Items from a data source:
Content starts

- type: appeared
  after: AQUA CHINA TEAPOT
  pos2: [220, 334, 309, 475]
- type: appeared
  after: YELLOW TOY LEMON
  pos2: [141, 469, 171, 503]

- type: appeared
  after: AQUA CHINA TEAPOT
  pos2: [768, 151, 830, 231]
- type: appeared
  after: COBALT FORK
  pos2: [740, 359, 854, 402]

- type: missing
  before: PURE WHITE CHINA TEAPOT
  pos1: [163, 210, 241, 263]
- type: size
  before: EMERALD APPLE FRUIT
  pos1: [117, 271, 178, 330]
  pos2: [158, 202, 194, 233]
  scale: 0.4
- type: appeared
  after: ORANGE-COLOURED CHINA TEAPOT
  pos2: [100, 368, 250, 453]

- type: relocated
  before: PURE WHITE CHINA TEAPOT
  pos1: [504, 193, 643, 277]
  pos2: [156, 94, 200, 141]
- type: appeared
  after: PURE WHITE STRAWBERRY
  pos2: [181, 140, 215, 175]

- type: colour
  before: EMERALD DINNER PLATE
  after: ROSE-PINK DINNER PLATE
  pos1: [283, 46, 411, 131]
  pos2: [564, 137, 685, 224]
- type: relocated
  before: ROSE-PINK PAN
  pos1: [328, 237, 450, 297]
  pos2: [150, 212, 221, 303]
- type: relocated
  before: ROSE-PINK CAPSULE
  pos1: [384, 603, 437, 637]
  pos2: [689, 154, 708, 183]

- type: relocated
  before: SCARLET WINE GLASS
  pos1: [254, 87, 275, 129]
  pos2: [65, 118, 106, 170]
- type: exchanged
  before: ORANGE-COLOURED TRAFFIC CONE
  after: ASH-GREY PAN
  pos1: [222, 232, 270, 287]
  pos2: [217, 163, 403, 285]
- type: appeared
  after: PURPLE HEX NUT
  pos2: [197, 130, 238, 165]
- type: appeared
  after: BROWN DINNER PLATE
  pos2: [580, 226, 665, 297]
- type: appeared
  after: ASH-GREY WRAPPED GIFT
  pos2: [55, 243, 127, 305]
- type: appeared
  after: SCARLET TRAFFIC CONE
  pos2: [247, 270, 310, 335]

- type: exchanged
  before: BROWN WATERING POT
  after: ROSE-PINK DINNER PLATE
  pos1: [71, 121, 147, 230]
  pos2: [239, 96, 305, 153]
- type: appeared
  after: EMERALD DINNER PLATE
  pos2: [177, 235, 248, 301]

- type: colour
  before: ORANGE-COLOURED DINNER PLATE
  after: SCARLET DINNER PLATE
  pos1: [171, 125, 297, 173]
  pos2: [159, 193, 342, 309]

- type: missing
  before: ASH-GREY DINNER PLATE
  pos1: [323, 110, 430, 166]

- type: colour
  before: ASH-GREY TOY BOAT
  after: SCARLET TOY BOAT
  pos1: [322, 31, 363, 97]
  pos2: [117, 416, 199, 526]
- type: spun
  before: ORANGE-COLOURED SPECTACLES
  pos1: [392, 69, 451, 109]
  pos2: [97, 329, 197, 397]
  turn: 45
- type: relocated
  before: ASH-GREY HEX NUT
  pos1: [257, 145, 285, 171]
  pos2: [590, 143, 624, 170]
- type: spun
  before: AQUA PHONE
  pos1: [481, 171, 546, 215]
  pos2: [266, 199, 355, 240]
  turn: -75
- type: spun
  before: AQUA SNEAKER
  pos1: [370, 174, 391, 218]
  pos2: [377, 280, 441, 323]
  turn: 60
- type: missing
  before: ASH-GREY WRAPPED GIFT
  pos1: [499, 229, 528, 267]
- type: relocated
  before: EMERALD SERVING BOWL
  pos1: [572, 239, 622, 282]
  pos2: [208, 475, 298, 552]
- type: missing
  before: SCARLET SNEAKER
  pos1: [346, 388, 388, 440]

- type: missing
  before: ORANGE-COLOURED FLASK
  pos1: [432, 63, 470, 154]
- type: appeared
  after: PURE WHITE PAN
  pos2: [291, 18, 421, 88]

Content ends

Exercise goal.
Only the lines from the one with "pos2: [266, 199, 355, 240]" through the final line above belong in the answer, each retyped exactly.

Answer space.
  pos2: [266, 199, 355, 240]
  turn: -75
- type: spun
  before: AQUA SNEAKER
  pos1: [370, 174, 391, 218]
  pos2: [377, 280, 441, 323]
  turn: 60
- type: missing
  before: ASH-GREY WRAPPED GIFT
  pos1: [499, 229, 528, 267]
- type: relocated
  before: EMERALD SERVING BOWL
  pos1: [572, 239, 622, 282]
  pos2: [208, 475, 298, 552]
- type: missing
  before: SCARLET SNEAKER
  pos1: [346, 388, 388, 440]

- type: missing
  before: ORANGE-COLOURED FLASK
  pos1: [432, 63, 470, 154]
- type: appeared
  after: PURE WHITE PAN
  pos2: [291, 18, 421, 88]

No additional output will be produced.